# Exercise prompt
Read the lines below. Copy out any that hold the string "yellow".

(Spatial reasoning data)

————

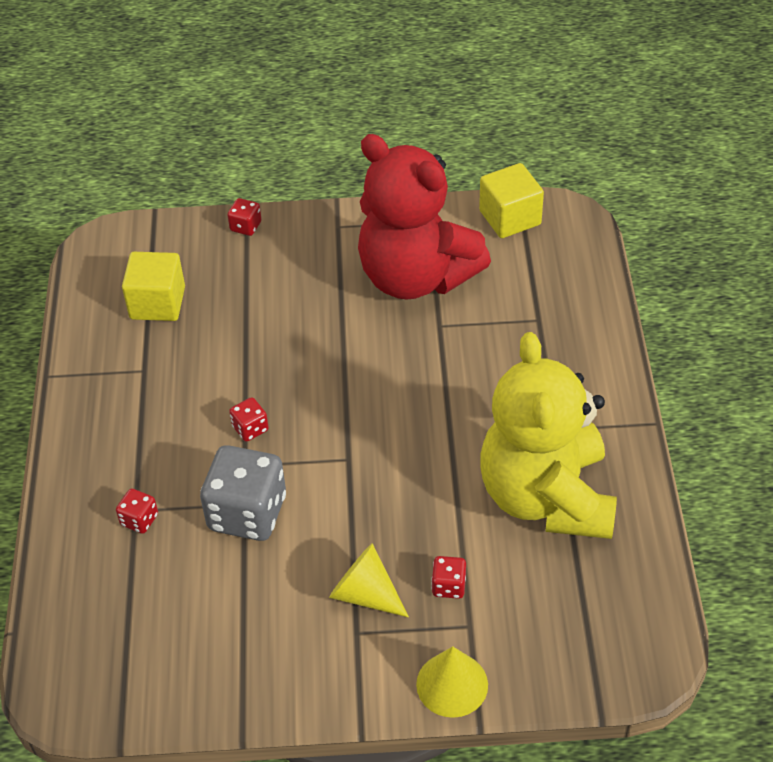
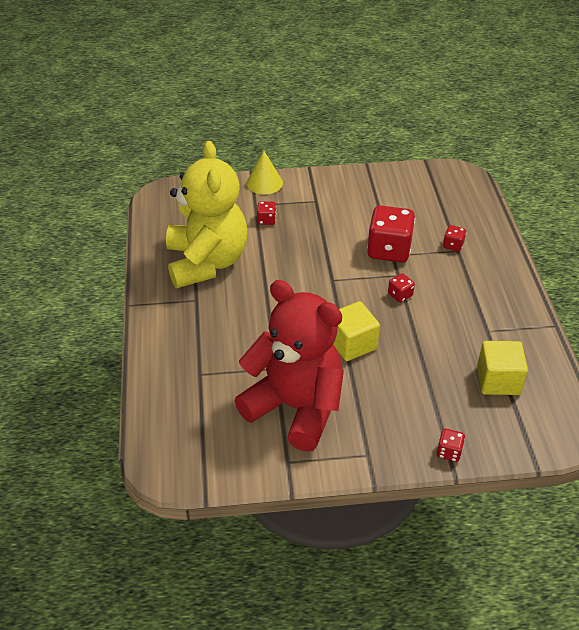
camera: 175 degrees right, 5 degrees down
(247, 513) = (389, 250): grey dice -> red dice
(365, 593) = (313, 216): yellow cone -> none
(510, 218) = (215, 466): yellow cube -> yellow cube (352, 344)

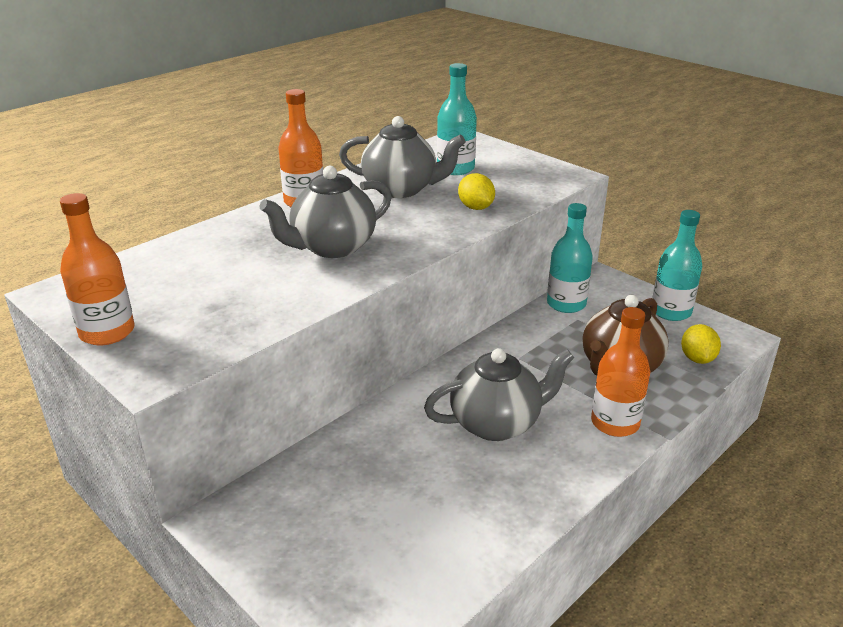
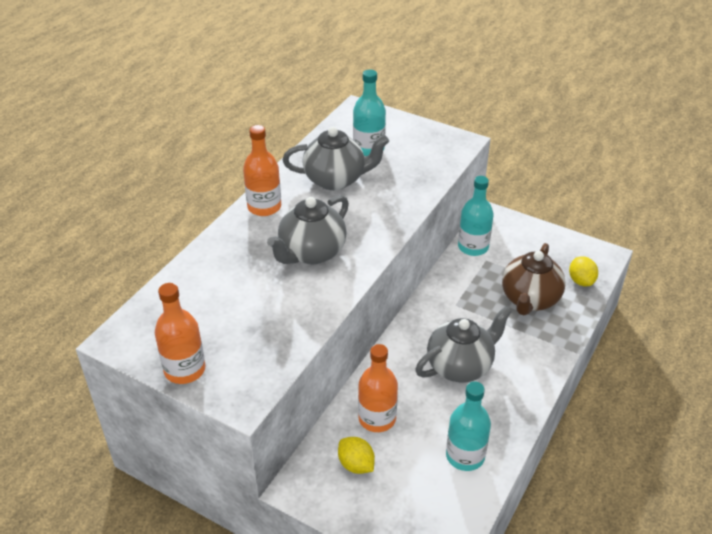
camera: 15 degrees left, 10 degrees up
(475, 207) = (403, 191): yellow lemon -> yellow lemon (356, 465)
(615, 423) = (541, 348): orange bottle -> orange bottle (377, 418)
(671, 311) = (551, 240): turquoise bottle -> turquoise bottle (465, 456)

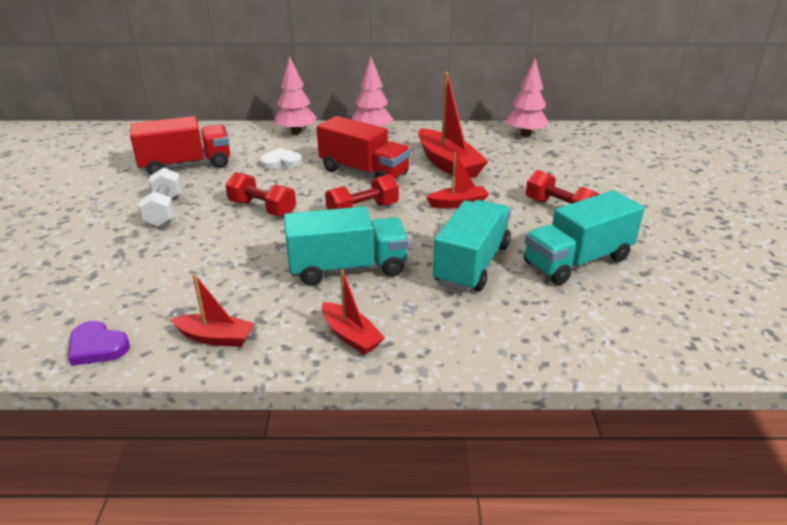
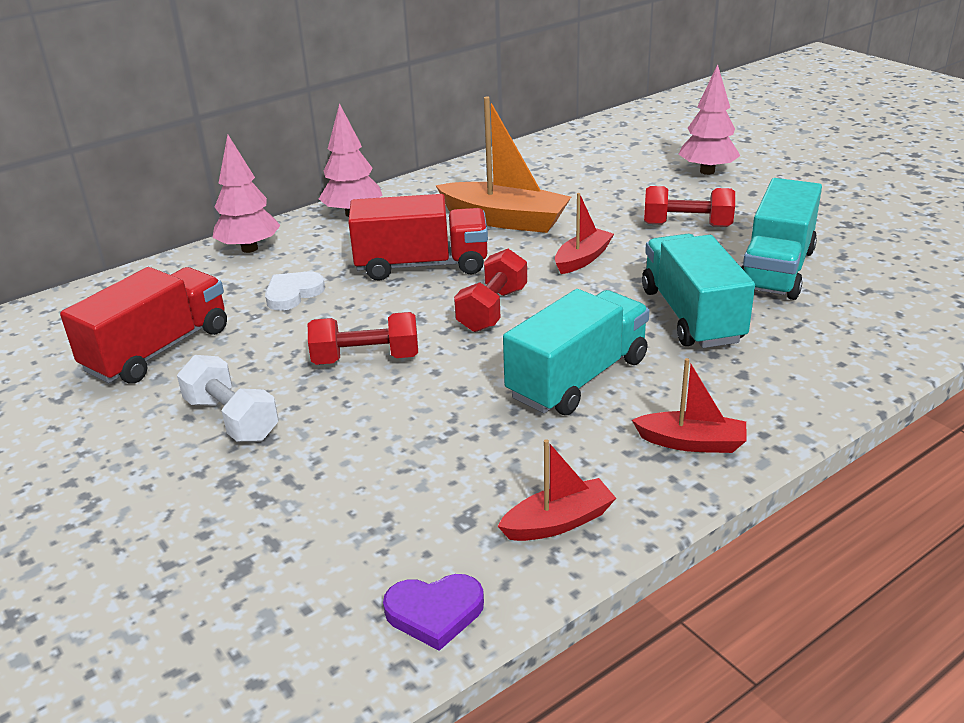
camera: 35 degrees left, 0 degrees up
(448, 164) = (504, 220): red boat -> orange boat
(525, 134) = (535, 156): pink tree -> pink tree (707, 171)

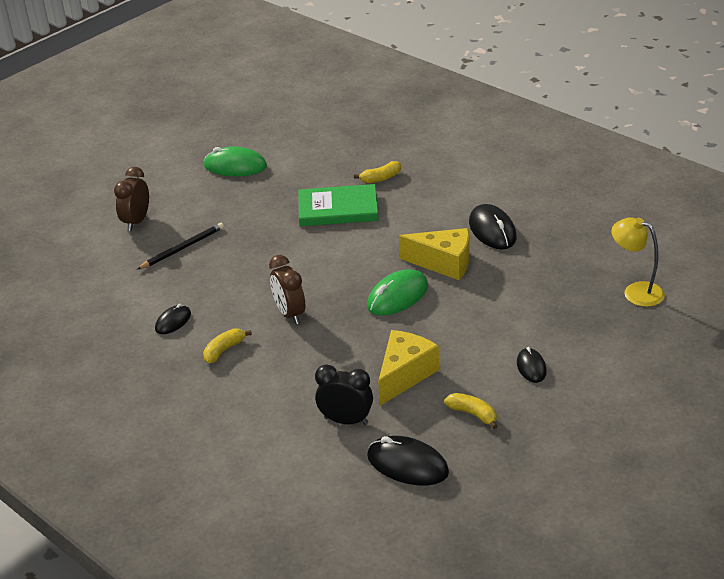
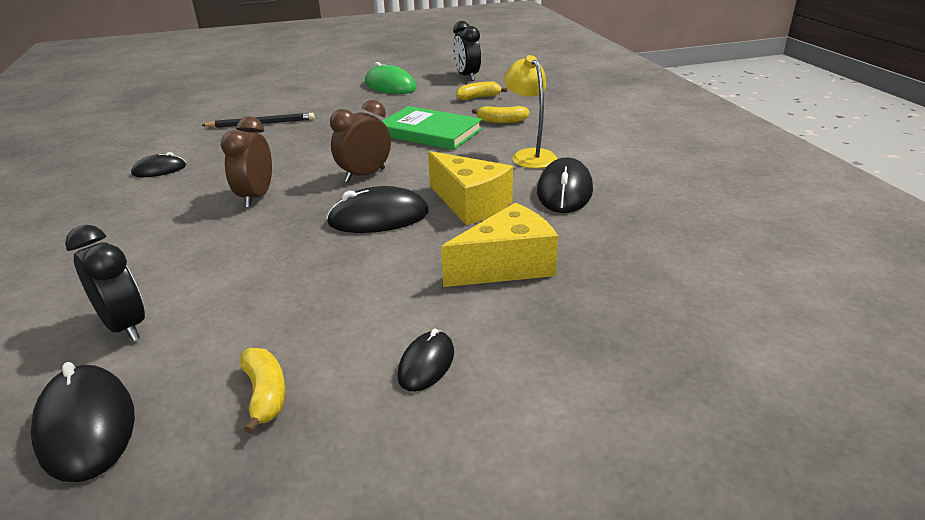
camera: 30 degrees right, 5 degrees down
(136, 222) = (261, 99): brown clock -> brown clock (365, 175)
(224, 350) = (152, 206): yellow banana -> yellow banana (479, 97)
(290, 132) = (467, 77): none -> black clock
(397, 296) = (378, 218): green mouse -> black mouse
(405, 375) = (265, 302): yellow cheese -> yellow cheese (507, 266)
(636, 291) = (697, 322): yellow lamp -> yellow lamp (529, 155)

————

# Output
(365, 593) = (313, 216): yellow cone -> none
(510, 218) = (215, 466): yellow cube -> yellow cube (352, 344)
(475, 207) = (403, 191): yellow lemon -> yellow lemon (356, 465)
(224, 350) = (152, 206): yellow banana -> yellow banana (479, 97)
(405, 375) = (265, 302): yellow cheese -> yellow cheese (507, 266)
(636, 291) = (697, 322): yellow lamp -> yellow lamp (529, 155)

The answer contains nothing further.